Records drawn from a dataset:
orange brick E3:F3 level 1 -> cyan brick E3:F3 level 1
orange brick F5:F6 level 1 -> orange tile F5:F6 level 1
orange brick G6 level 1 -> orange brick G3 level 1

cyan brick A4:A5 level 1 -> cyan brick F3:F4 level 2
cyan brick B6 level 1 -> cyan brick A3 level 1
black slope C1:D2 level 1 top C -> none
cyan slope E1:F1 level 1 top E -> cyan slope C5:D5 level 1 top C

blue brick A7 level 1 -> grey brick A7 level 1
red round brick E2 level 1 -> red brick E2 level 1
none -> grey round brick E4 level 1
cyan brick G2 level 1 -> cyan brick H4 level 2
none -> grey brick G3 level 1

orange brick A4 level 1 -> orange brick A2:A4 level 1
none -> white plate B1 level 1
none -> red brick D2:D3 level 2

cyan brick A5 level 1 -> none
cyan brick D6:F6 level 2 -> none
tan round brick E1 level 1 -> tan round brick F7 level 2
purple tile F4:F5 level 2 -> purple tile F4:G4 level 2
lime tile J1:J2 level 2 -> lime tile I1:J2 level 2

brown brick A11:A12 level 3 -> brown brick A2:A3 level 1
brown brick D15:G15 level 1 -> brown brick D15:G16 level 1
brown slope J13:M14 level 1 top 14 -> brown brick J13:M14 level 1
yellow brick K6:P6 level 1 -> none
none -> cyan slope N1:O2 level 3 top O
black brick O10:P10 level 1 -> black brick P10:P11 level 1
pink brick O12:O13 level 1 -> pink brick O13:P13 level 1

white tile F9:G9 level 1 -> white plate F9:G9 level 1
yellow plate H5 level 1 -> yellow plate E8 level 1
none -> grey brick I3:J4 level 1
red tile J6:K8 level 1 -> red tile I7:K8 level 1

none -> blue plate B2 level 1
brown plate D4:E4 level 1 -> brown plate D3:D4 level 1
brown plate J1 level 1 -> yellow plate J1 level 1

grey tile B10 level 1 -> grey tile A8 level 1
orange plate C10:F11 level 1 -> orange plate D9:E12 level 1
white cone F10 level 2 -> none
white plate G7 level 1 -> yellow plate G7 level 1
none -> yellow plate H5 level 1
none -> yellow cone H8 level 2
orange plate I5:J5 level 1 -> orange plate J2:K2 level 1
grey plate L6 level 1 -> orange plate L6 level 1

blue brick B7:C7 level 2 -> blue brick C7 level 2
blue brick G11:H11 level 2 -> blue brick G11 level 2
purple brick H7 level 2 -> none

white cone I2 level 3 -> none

### [What you should do]
Given the word "white", show every line of the records that contains it.

### [Reply]
none -> white plate B1 level 1
white tile F9:G9 level 1 -> white plate F9:G9 level 1
white cone F10 level 2 -> none
white plate G7 level 1 -> yellow plate G7 level 1
white cone I2 level 3 -> none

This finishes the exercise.